### What to work on
Reproduce only the lines of the material below that start at the line containing "AUDIO pin TX: D9 -> D0" and stop at the line containing "RELAY2 pin IN2: A4 -> D5". Keep both end lines.

Content starts

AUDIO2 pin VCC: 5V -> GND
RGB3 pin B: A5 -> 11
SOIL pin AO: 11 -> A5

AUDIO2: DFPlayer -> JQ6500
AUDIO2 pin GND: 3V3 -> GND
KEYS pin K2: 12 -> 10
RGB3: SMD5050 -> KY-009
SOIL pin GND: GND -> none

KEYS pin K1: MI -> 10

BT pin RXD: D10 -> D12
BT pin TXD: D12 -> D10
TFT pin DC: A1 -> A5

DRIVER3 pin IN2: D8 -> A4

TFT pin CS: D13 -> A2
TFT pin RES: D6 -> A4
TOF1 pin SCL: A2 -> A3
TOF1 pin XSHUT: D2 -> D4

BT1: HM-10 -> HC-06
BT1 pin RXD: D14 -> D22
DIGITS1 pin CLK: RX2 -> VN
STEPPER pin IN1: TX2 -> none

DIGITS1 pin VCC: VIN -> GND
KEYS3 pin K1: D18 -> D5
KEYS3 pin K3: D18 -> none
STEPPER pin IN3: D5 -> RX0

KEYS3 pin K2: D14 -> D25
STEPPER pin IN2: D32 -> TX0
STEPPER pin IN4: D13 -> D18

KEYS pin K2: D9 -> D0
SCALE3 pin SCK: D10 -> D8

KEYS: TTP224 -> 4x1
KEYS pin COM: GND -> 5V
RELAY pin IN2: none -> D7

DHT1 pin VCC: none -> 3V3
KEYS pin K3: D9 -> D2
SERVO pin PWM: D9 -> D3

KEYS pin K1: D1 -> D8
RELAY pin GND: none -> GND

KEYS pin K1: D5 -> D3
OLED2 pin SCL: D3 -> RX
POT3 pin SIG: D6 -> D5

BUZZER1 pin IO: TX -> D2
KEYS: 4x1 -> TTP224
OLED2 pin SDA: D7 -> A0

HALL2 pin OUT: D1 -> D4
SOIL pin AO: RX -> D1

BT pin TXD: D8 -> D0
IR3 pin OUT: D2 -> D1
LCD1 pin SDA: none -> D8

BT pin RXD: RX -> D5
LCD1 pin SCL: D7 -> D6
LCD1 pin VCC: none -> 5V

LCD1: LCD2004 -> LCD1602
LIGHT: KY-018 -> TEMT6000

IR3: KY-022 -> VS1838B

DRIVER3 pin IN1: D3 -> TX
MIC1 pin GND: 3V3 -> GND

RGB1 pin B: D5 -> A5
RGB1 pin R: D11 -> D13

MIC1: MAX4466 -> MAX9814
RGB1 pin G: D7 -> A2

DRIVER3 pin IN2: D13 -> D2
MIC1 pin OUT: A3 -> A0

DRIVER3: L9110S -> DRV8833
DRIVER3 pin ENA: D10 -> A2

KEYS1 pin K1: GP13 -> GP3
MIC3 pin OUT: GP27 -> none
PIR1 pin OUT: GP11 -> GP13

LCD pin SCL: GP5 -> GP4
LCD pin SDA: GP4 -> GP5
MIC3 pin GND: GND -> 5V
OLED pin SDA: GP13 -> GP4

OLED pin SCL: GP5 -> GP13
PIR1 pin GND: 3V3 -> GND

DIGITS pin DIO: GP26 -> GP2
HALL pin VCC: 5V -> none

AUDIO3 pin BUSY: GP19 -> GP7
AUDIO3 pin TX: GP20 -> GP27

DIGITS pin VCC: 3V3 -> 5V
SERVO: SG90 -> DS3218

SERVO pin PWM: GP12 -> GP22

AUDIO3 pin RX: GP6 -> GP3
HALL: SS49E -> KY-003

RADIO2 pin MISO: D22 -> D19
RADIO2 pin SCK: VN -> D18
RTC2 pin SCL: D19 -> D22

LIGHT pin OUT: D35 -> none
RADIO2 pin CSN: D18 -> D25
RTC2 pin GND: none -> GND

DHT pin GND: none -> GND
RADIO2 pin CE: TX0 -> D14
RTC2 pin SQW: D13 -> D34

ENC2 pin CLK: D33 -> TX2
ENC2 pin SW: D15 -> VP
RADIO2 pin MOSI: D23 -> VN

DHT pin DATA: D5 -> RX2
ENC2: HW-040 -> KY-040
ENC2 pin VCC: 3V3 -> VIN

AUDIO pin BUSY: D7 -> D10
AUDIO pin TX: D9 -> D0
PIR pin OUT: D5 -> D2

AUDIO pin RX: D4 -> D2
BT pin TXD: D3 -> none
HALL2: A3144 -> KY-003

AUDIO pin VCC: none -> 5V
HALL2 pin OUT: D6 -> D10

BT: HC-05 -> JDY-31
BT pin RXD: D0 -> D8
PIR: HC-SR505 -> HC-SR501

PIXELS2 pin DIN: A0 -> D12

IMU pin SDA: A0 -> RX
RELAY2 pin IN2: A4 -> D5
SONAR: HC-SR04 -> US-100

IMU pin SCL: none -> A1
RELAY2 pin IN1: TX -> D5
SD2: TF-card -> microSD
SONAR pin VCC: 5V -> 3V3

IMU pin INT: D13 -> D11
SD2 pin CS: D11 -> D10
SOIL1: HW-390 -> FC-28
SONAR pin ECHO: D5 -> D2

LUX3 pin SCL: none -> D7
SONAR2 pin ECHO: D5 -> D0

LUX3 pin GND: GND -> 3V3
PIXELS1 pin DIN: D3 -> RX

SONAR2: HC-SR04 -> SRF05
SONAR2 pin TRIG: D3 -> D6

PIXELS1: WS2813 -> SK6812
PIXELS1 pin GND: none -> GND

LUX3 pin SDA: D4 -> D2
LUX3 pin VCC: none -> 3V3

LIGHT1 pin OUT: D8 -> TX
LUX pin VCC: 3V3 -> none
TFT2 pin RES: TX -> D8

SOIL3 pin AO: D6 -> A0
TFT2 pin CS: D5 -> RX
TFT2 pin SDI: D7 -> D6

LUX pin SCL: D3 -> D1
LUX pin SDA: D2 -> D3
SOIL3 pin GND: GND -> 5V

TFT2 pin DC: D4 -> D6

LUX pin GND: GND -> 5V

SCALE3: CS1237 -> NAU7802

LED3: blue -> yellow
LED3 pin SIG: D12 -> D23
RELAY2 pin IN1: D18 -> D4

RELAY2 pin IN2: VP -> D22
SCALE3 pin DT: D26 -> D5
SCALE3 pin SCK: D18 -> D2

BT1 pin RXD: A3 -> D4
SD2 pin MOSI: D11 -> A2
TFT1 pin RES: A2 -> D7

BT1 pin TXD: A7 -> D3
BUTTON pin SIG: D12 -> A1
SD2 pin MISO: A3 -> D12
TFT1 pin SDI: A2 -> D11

Content ends

### Response area
AUDIO pin TX: D9 -> D0
PIR pin OUT: D5 -> D2

AUDIO pin RX: D4 -> D2
BT pin TXD: D3 -> none
HALL2: A3144 -> KY-003

AUDIO pin VCC: none -> 5V
HALL2 pin OUT: D6 -> D10

BT: HC-05 -> JDY-31
BT pin RXD: D0 -> D8
PIR: HC-SR505 -> HC-SR501

PIXELS2 pin DIN: A0 -> D12

IMU pin SDA: A0 -> RX
RELAY2 pin IN2: A4 -> D5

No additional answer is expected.